Start of LISTED RECORDS
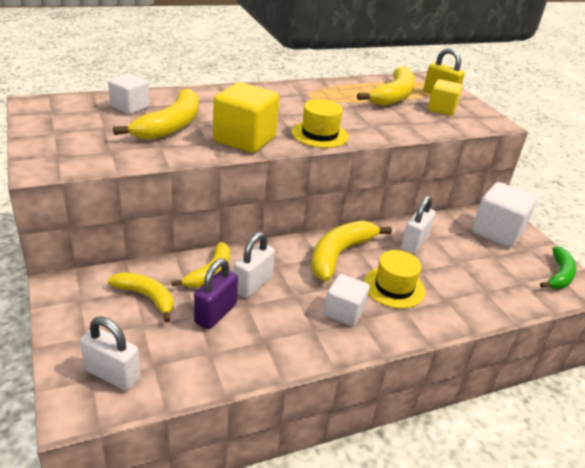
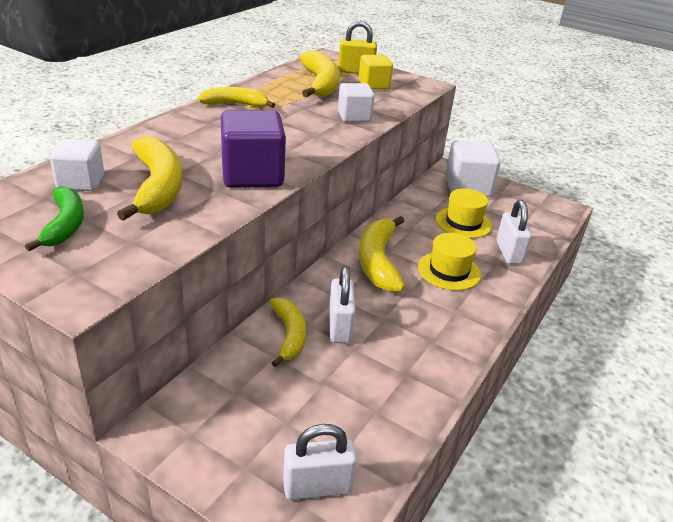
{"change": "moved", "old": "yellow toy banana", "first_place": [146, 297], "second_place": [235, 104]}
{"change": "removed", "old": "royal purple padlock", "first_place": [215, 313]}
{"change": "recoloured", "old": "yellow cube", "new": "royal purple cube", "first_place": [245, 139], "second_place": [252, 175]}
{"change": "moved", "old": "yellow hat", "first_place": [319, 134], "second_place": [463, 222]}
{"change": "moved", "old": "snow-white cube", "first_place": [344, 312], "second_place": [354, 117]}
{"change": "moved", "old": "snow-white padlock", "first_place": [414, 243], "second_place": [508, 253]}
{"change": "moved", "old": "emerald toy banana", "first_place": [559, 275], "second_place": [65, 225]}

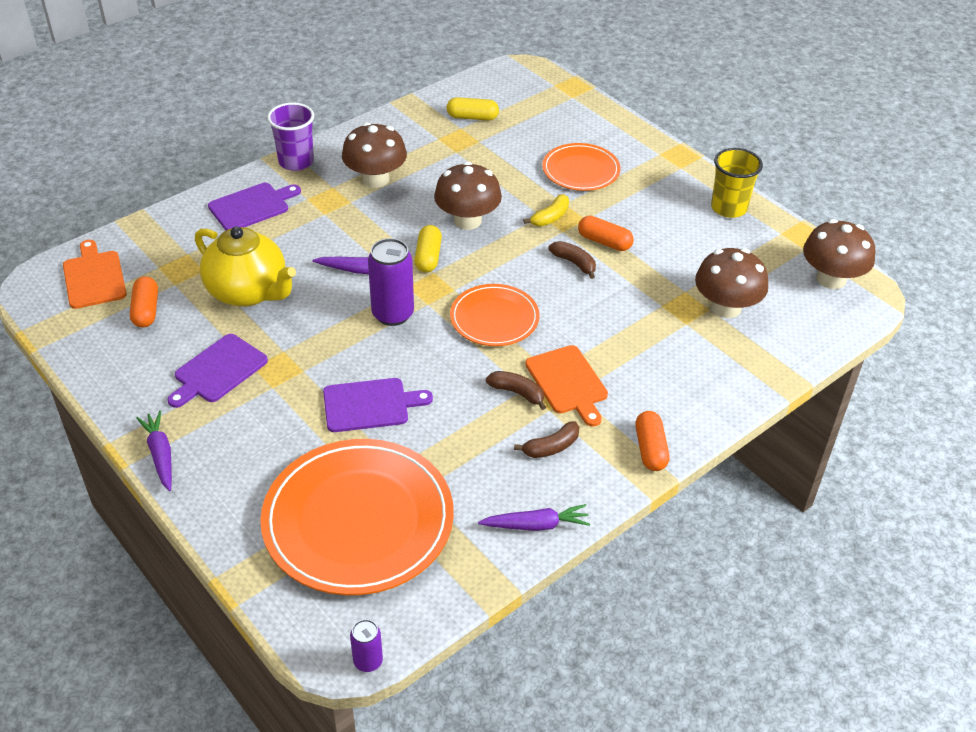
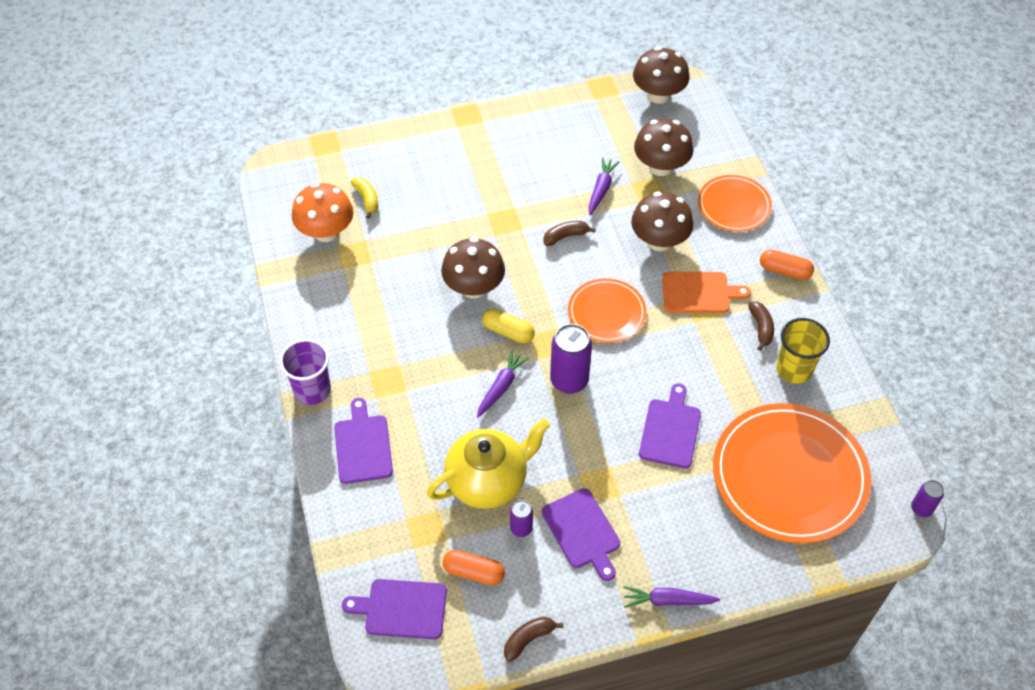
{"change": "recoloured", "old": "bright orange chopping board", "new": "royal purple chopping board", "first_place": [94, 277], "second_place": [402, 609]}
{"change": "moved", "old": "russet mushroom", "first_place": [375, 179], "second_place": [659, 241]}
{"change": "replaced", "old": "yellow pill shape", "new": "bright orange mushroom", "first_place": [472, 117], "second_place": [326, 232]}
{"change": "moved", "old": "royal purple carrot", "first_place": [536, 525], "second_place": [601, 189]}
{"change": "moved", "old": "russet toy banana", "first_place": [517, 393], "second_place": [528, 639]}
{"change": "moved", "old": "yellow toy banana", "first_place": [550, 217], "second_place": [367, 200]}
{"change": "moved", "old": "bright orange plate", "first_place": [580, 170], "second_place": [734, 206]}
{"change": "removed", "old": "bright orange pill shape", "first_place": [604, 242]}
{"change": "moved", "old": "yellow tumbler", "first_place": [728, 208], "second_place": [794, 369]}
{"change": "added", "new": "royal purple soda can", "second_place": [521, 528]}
End of LISTED RECORDS
▸ **PROBLEM TO WORK ON**
Copy out each line of the entries where the word "removed" is found.

▸ **ANSWER TO THE PROBLEM**
{"change": "removed", "old": "royal purple padlock", "first_place": [215, 313]}
{"change": "removed", "old": "bright orange pill shape", "first_place": [604, 242]}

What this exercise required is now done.